* **WHAT TO PRODUCE**:
When you reach the line in the data below that contains "DHT2 pin DATA: D7 -> D12", please start repeating lines exactly, and stop after the line that contains "MATRIX3 pin DIN: D6 -> D5", repeating nothing else.

* **DATA TO EXAMINE**:

########

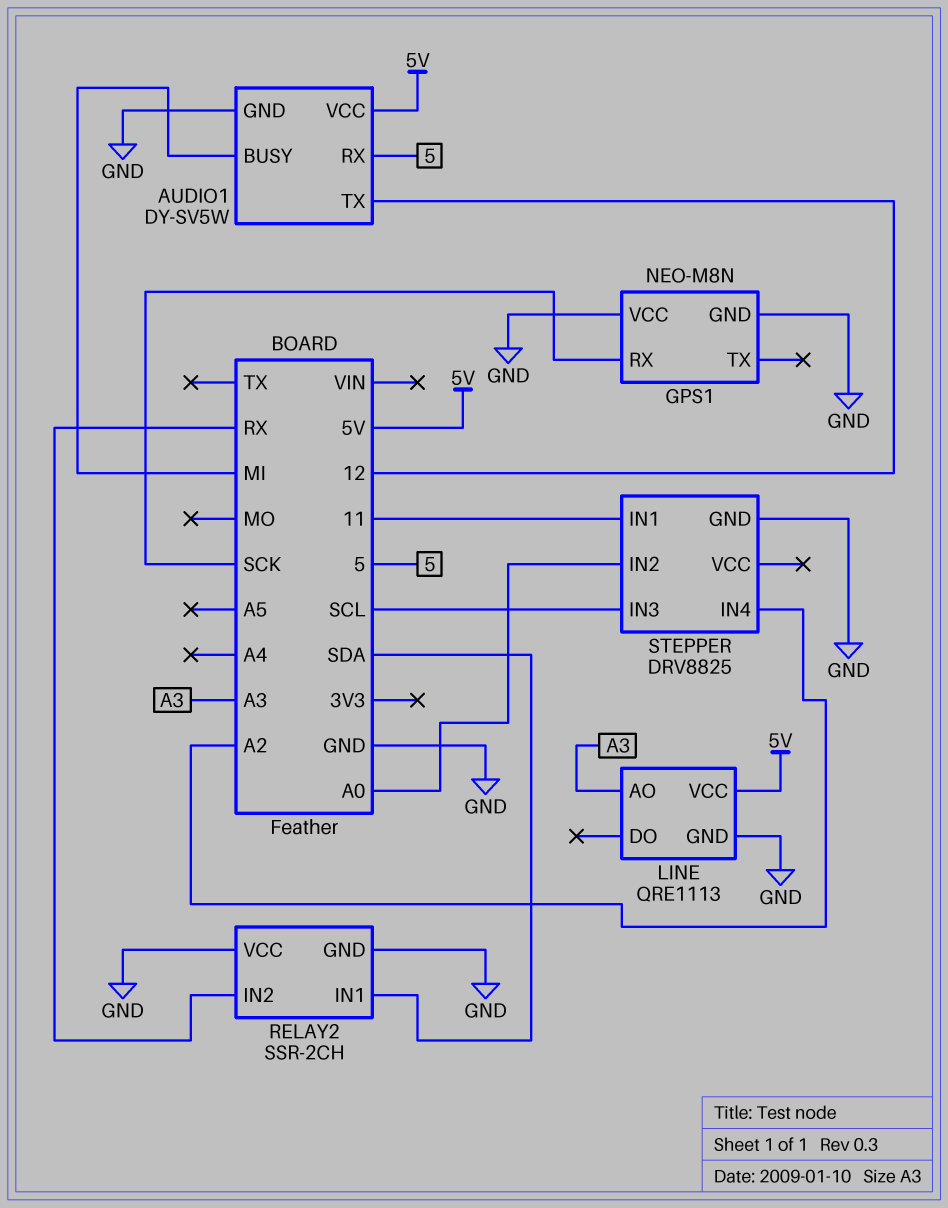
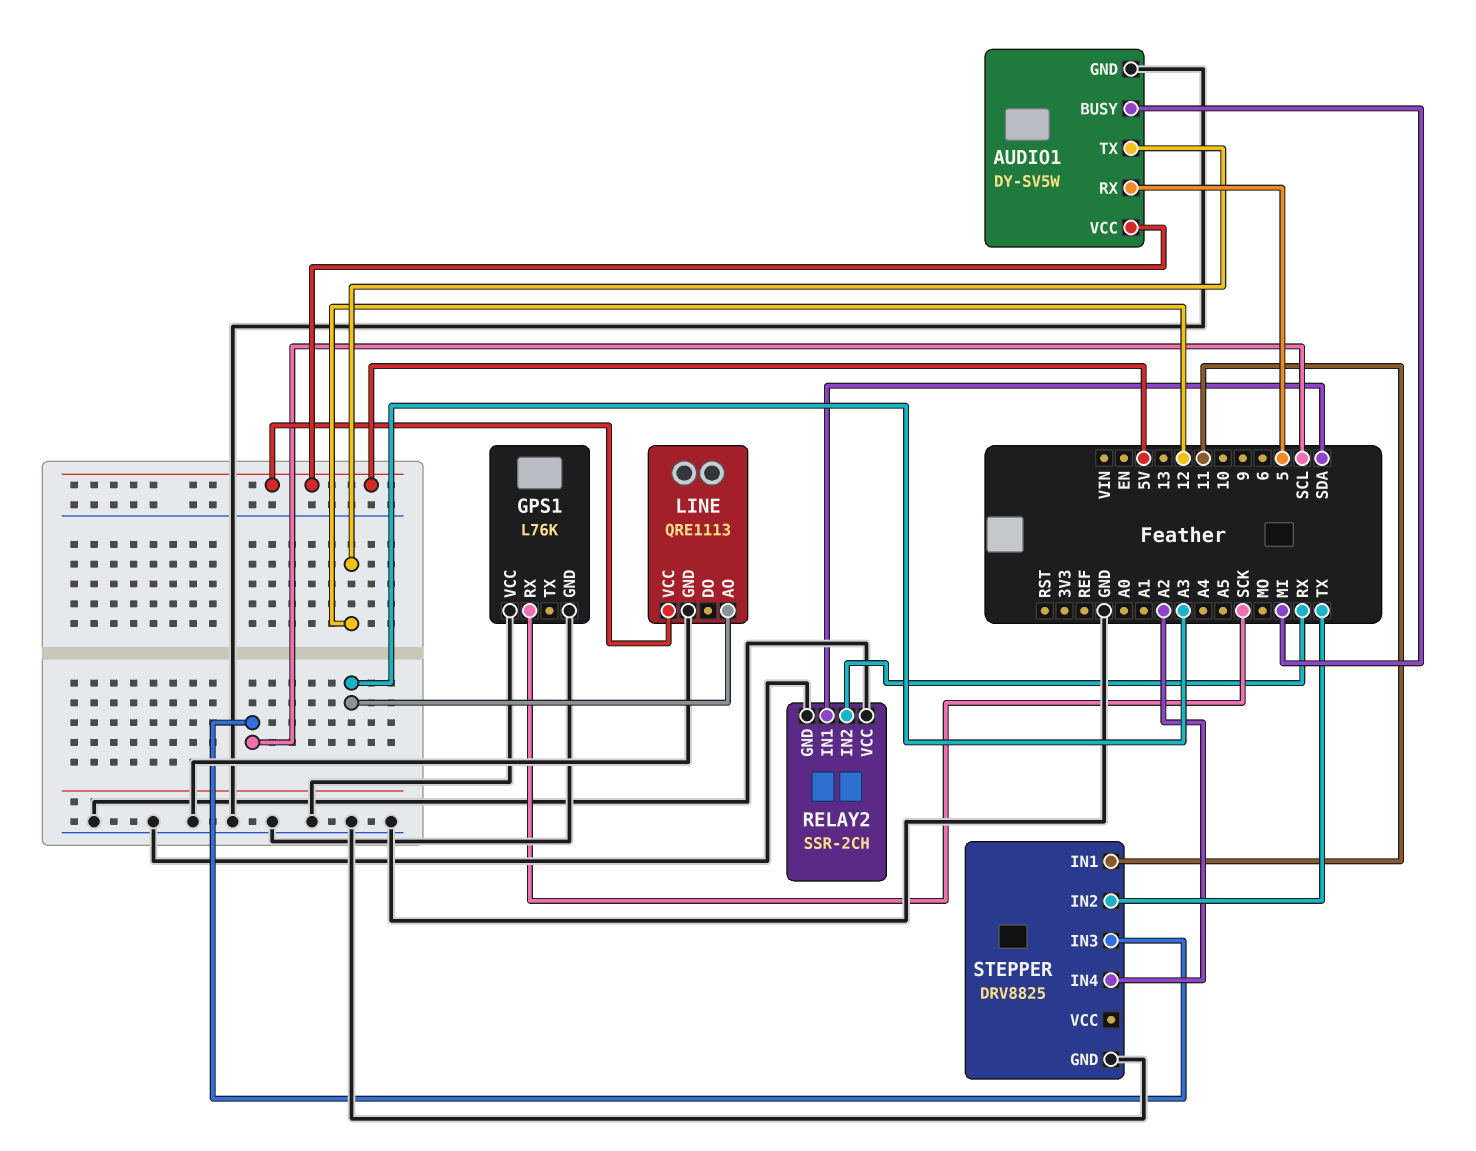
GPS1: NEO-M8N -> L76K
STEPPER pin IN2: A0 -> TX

########

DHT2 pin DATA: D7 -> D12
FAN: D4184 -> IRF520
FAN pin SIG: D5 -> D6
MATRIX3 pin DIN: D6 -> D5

########

* **RESPONSE**:
DHT2 pin DATA: D7 -> D12
FAN: D4184 -> IRF520
FAN pin SIG: D5 -> D6
MATRIX3 pin DIN: D6 -> D5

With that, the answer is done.